Problem: Below are some records. Return exactly the lines from the one containing "new: golden citrus fruit 419,207" through the one containing "camera: 15 degrees right, 5 degrees up", both included, and only those.

Data supplied:
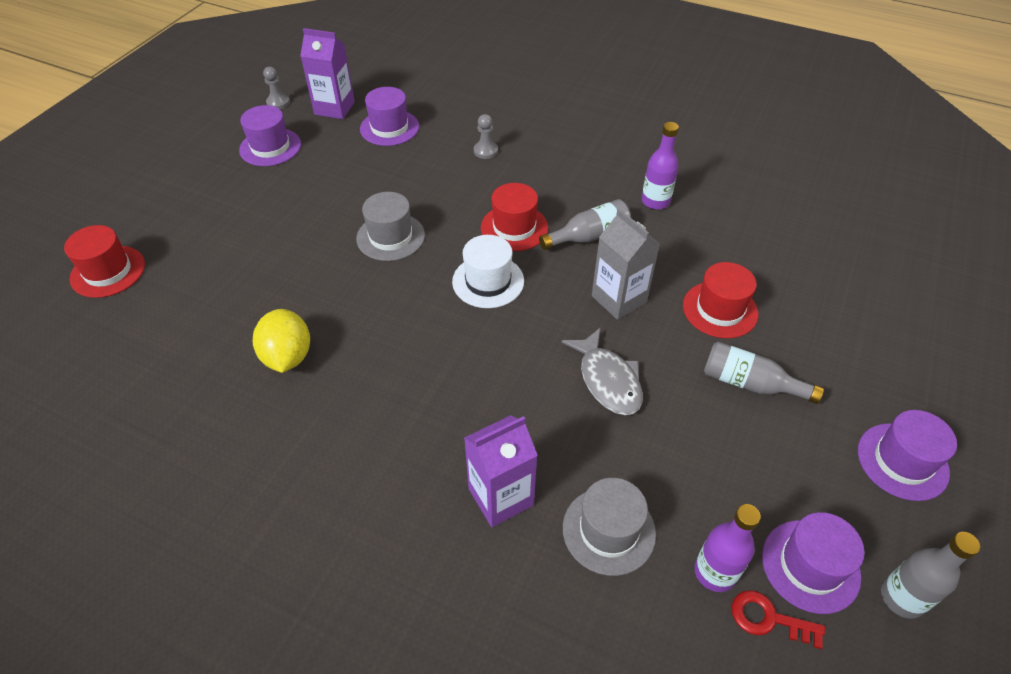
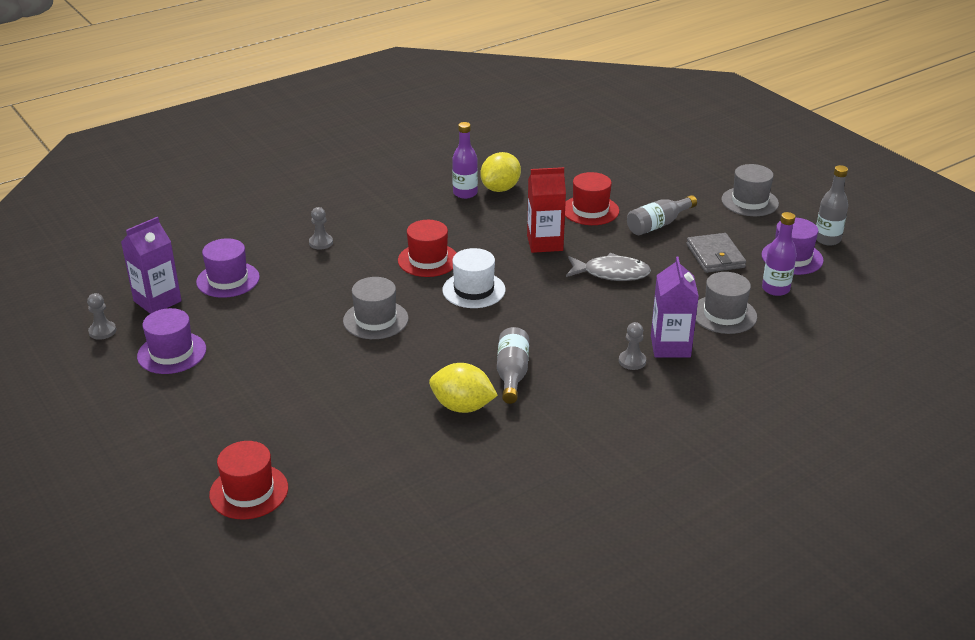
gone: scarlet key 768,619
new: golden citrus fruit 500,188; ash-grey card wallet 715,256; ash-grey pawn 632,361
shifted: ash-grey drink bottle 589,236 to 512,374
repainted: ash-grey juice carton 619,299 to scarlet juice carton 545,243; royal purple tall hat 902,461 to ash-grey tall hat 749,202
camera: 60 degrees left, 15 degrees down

==

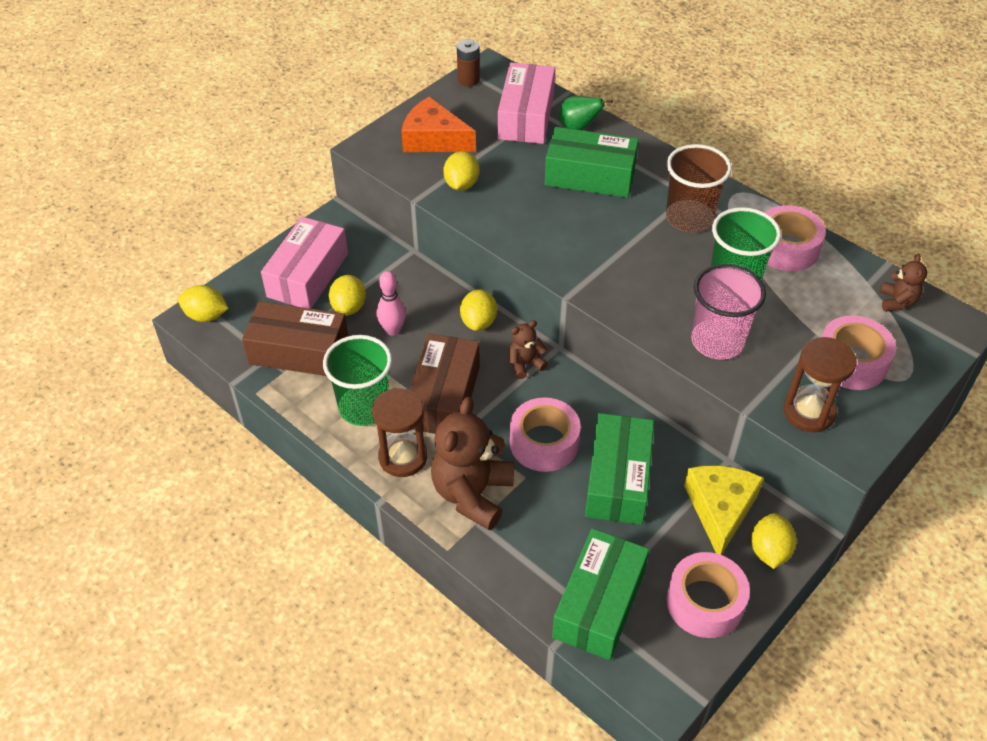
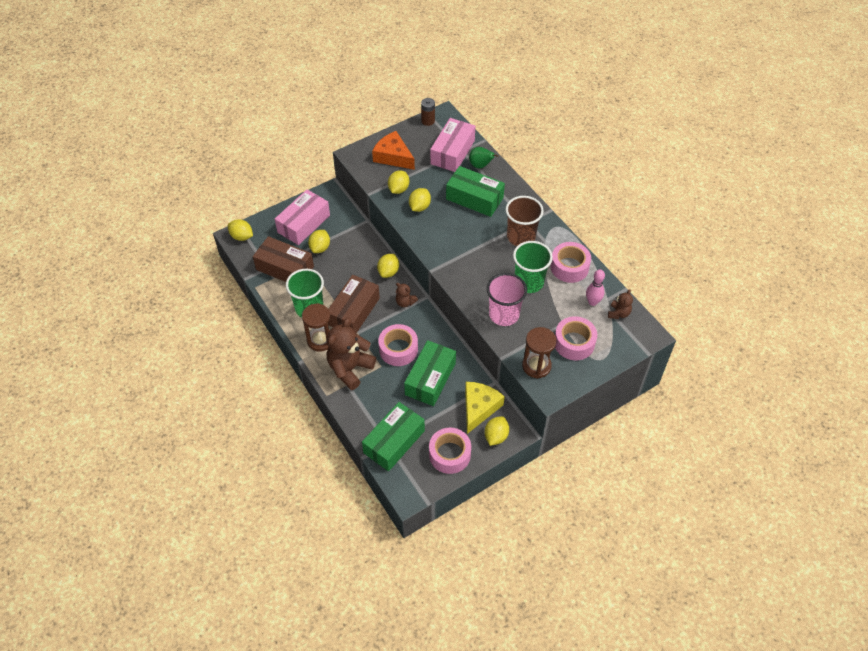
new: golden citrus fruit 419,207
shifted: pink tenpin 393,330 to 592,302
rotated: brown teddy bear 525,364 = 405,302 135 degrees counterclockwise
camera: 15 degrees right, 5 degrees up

Response:
new: golden citrus fruit 419,207
shifted: pink tenpin 393,330 to 592,302
rotated: brown teddy bear 525,364 = 405,302 135 degrees counterclockwise
camera: 15 degrees right, 5 degrees up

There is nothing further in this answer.